====== DATA SUPPLIED

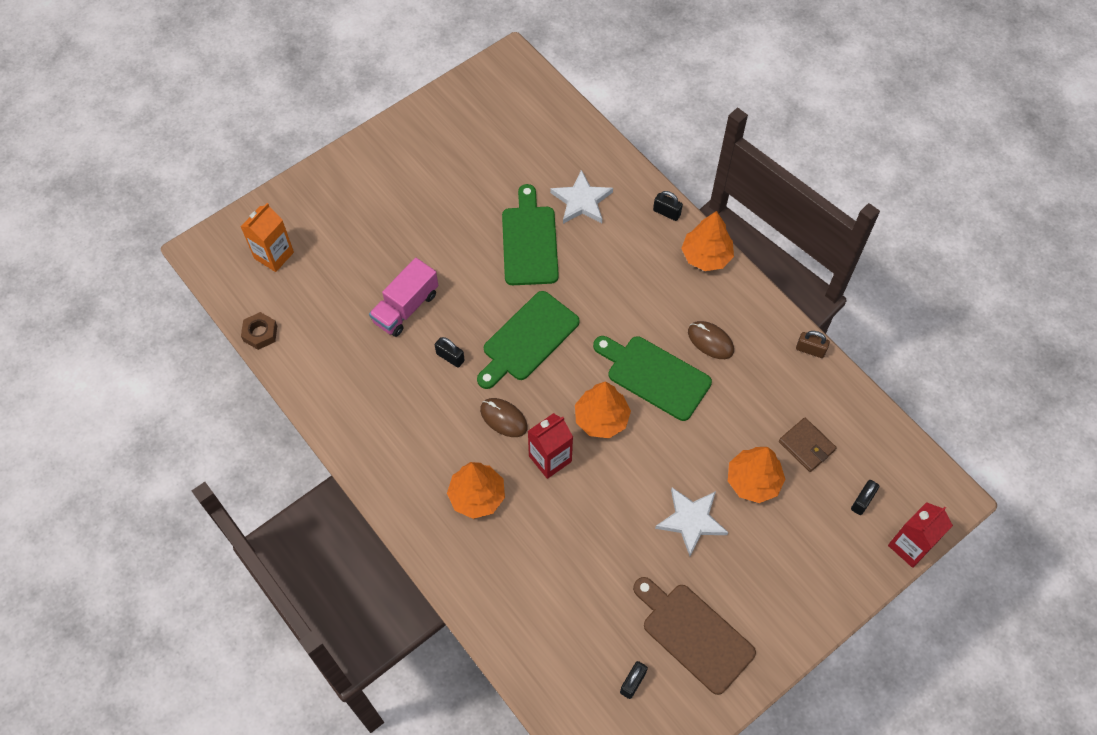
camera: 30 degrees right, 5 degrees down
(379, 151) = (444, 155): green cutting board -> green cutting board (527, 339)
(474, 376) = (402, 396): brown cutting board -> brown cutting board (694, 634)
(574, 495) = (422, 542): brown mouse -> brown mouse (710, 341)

============
====== DATA SUPPLIED

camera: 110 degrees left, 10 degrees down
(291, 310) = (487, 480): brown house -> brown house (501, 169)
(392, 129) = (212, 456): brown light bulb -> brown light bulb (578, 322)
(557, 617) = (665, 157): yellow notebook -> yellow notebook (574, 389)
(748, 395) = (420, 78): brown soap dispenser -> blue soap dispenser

============

TASK OBJECTIVE
Would you please write out, exactly and with no other lines, the stretch of the listing above from the line containing "(291, 310) = (487, 480): brown" through the line containing "(748, 395) = (420, 78): brown"?

RESULT
(291, 310) = (487, 480): brown house -> brown house (501, 169)
(392, 129) = (212, 456): brown light bulb -> brown light bulb (578, 322)
(557, 617) = (665, 157): yellow notebook -> yellow notebook (574, 389)
(748, 395) = (420, 78): brown soap dispenser -> blue soap dispenser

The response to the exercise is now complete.